### PROBLEM TO SOLVE
The response should contain all of the data below, reproduced exactly, and no pictures.

### EXTRACTED INFORMATION
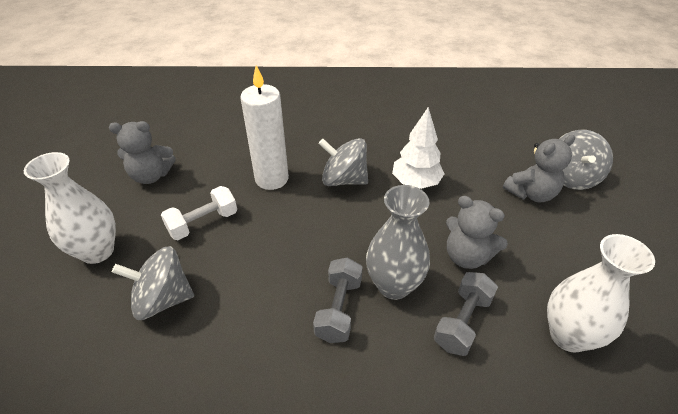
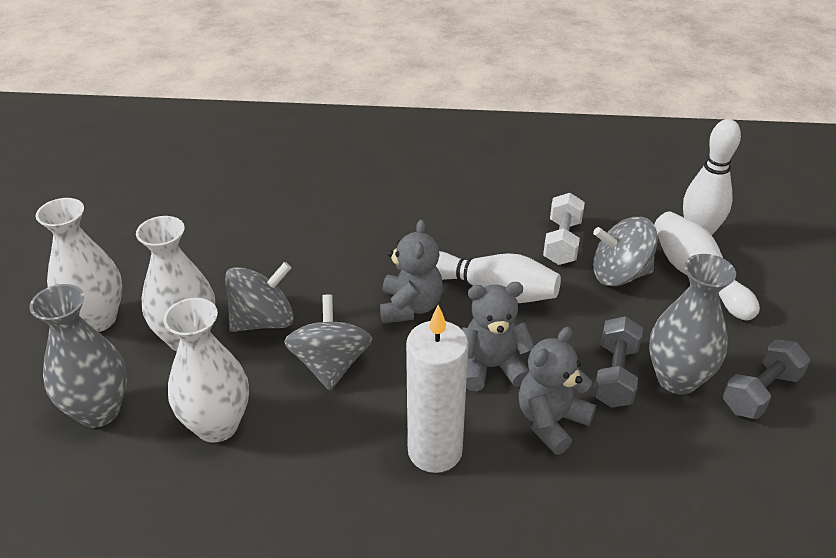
grey vase: 1 -> 2
white bowling pin: 0 -> 3
white tree: 1 -> 0
white vase: 2 -> 3

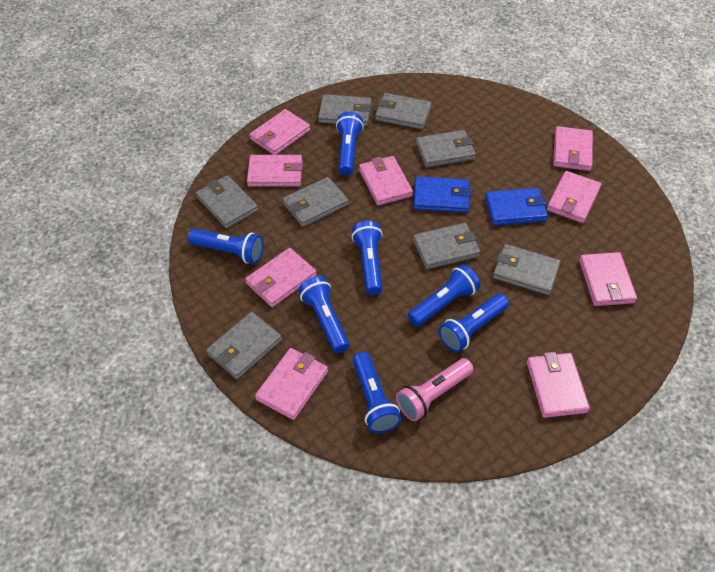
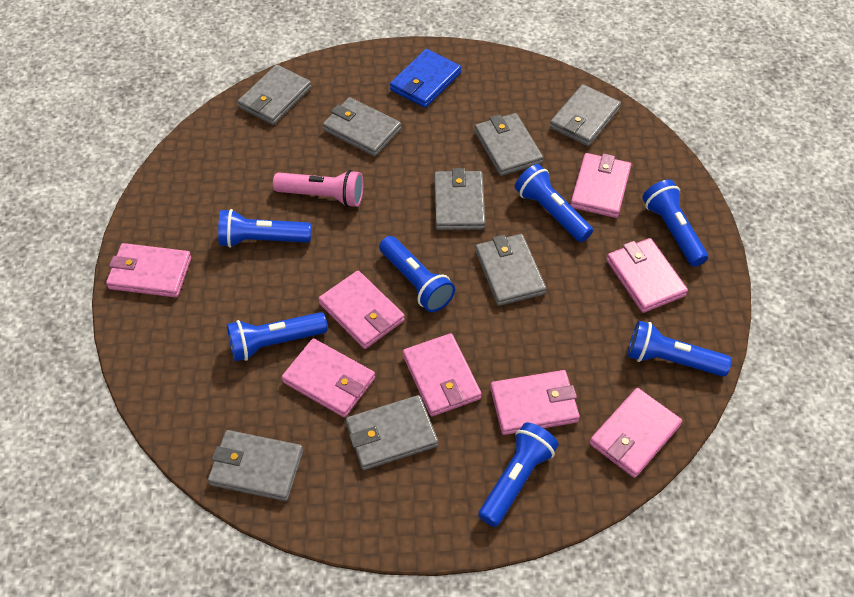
blue wallet: 2 -> 1
pink wallet: 9 -> 8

### EXERCISE OUTPUT
grey vase: 1 -> 2
white bowling pin: 0 -> 3
white tree: 1 -> 0
white vase: 2 -> 3

blue wallet: 2 -> 1
pink wallet: 9 -> 8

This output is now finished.